┌──

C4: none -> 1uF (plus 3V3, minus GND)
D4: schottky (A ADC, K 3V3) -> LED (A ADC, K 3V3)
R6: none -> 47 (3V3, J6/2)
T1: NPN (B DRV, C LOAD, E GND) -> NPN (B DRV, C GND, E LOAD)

└──
┌──

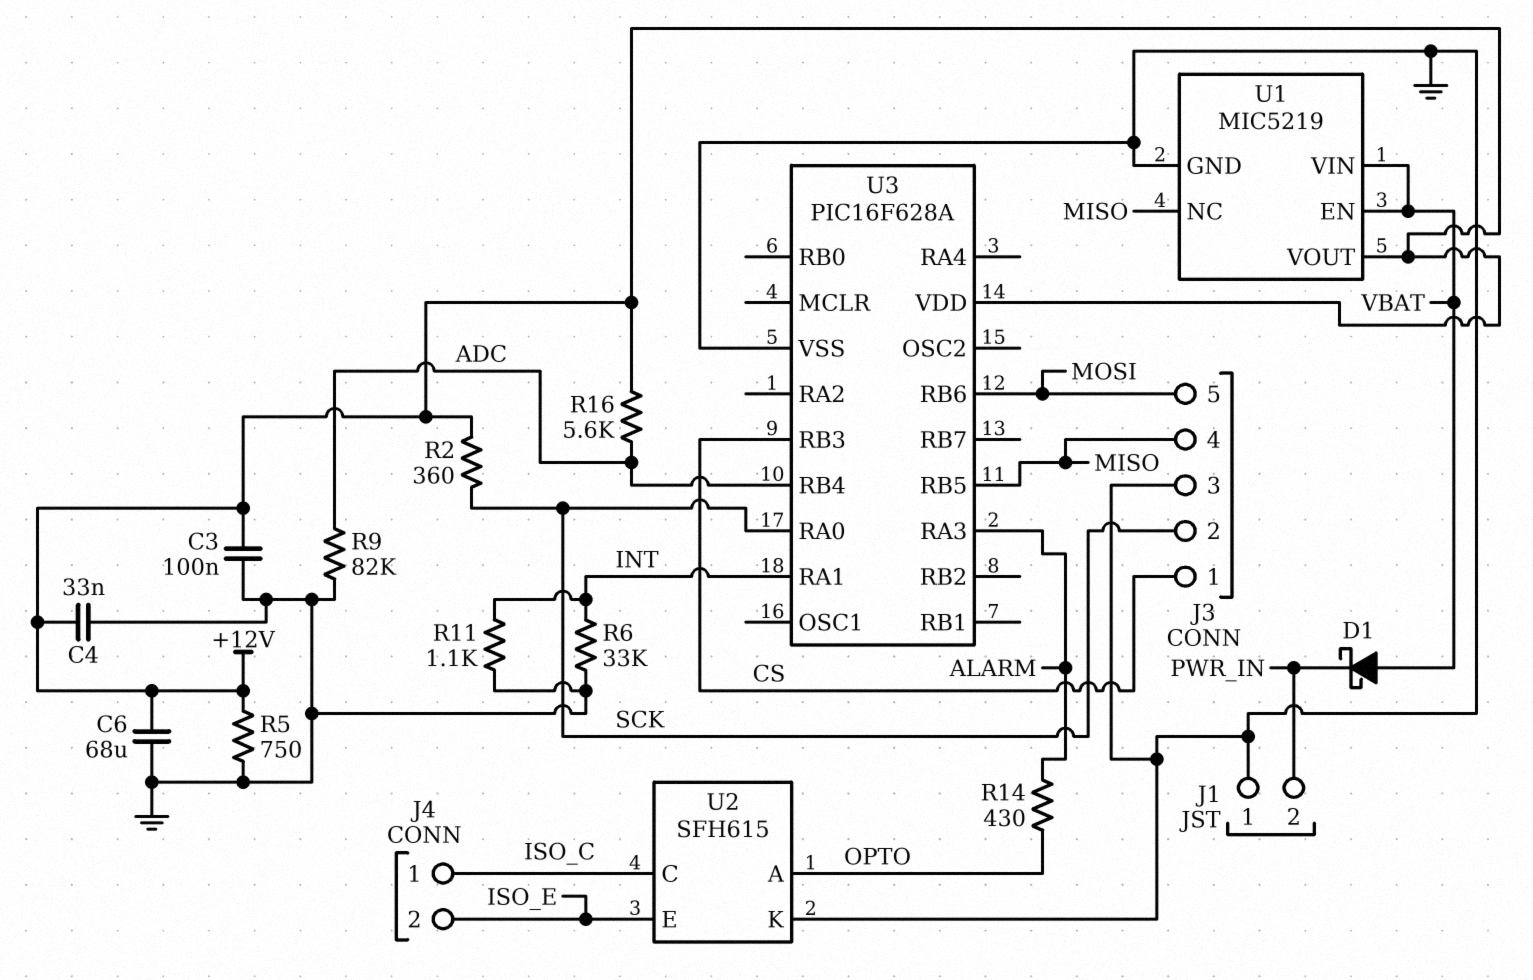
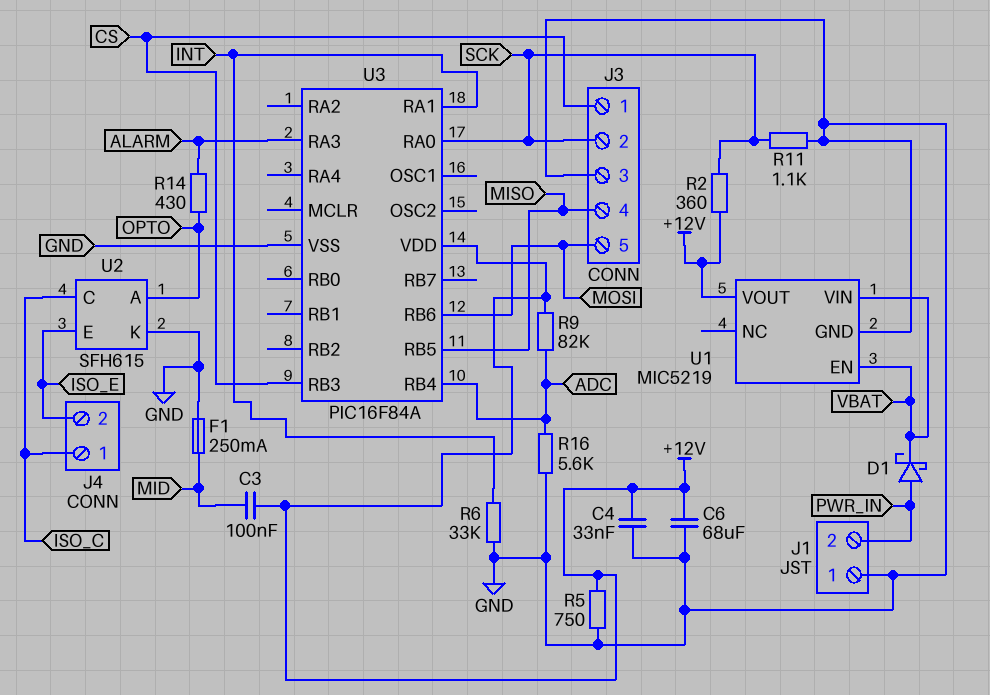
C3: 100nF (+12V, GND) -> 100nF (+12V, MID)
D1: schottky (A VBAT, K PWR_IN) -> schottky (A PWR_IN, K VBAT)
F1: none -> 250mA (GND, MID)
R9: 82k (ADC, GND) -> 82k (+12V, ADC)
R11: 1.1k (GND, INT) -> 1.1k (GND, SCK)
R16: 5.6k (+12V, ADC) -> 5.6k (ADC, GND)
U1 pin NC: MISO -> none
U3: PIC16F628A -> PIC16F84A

└──
┌──

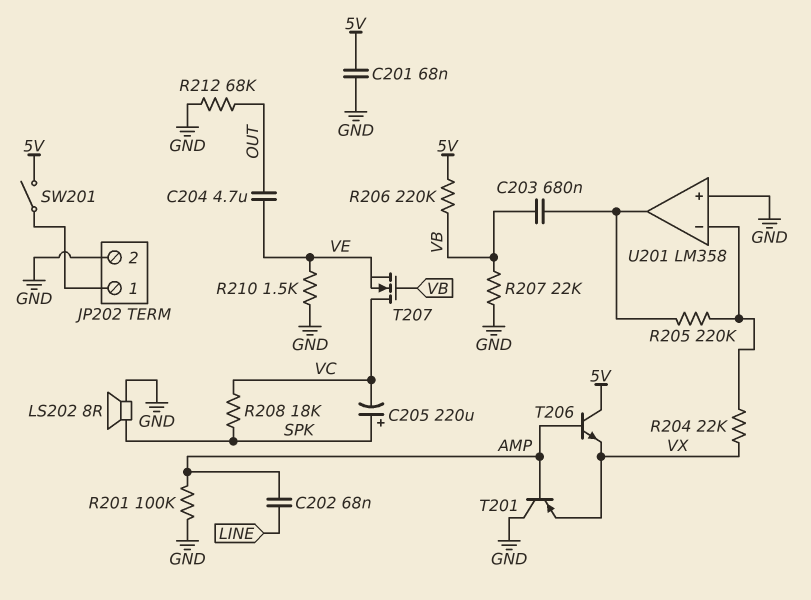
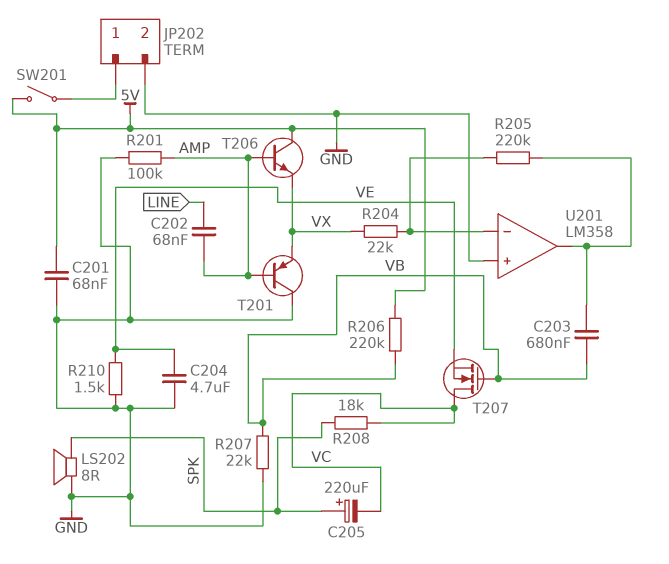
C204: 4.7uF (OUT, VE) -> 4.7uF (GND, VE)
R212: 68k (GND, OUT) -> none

└──

BRIEF = What is the number of lines in the records that include the word "schottky"? Answer with that number only.

RESULT OF THIS TASK = 2